#### [What the task requires]
Please count the lines in the listing below that contain the word "plant" and reply with the number alone.

#### [Records for the task]
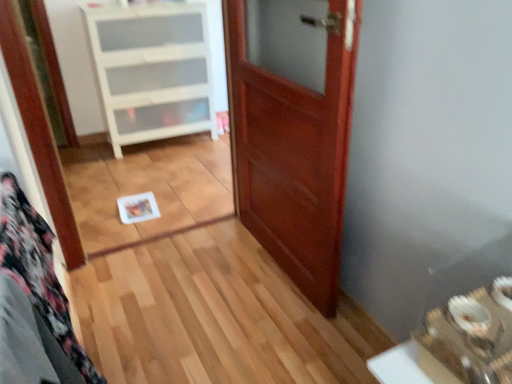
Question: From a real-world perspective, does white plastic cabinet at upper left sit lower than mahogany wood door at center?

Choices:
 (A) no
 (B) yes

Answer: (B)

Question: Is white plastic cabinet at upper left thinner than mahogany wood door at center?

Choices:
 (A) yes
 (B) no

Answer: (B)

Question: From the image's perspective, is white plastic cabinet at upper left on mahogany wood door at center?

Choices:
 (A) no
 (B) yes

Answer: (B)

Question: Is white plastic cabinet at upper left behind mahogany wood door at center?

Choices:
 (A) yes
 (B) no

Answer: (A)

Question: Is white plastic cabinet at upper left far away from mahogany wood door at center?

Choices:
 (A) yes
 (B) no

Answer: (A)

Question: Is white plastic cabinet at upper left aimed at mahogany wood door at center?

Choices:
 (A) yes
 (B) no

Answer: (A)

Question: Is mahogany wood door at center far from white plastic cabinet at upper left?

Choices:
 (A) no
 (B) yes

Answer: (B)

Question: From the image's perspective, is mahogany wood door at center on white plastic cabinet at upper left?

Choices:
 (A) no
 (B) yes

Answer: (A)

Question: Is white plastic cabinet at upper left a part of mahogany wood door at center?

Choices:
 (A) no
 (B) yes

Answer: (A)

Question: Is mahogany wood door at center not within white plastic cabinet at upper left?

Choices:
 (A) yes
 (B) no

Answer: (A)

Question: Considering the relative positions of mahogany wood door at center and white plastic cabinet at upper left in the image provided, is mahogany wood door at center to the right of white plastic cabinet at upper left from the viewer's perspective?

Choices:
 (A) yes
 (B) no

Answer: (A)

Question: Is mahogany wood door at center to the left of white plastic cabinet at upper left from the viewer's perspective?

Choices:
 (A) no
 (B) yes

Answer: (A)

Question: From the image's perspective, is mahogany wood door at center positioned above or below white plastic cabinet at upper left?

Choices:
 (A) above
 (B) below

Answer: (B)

==

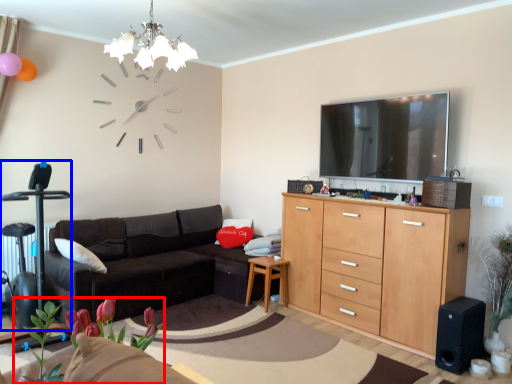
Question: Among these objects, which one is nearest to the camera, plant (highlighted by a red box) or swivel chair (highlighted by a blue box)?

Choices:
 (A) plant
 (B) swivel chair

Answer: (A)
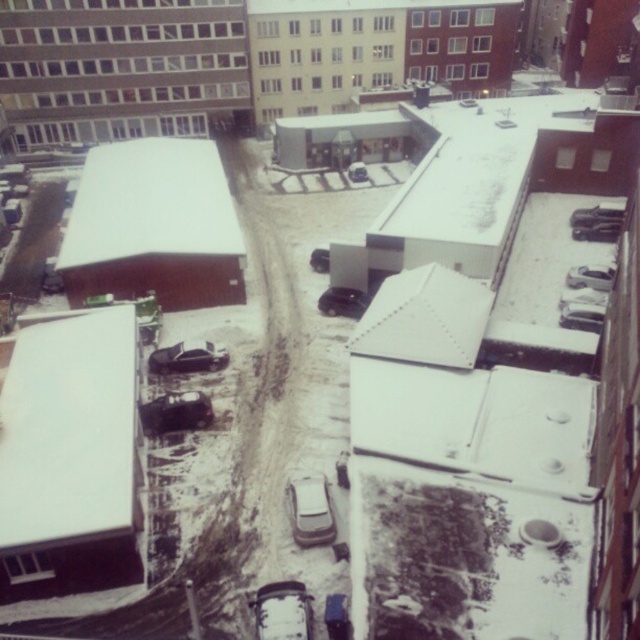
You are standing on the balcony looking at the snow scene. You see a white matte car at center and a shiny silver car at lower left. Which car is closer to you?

---

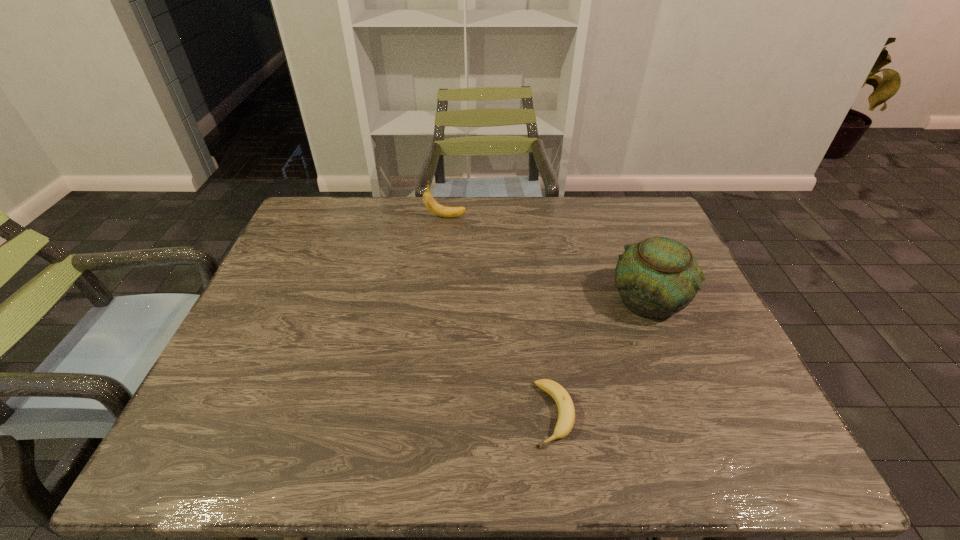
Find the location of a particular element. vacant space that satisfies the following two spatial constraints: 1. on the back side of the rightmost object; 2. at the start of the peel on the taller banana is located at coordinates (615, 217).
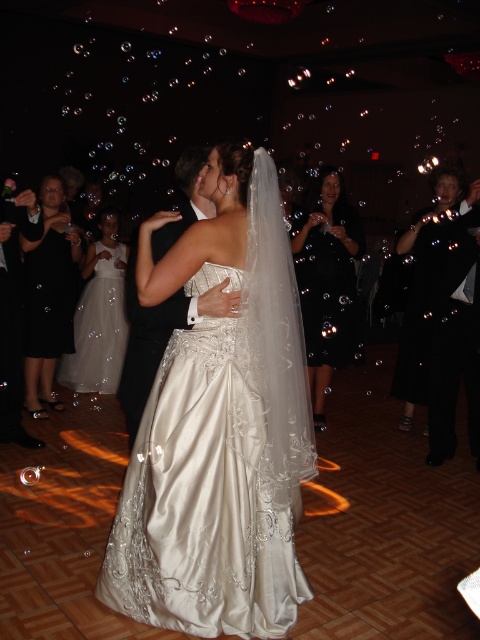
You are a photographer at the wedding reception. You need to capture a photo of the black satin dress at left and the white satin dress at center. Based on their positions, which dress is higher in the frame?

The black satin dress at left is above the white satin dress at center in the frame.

#### [The solution]
2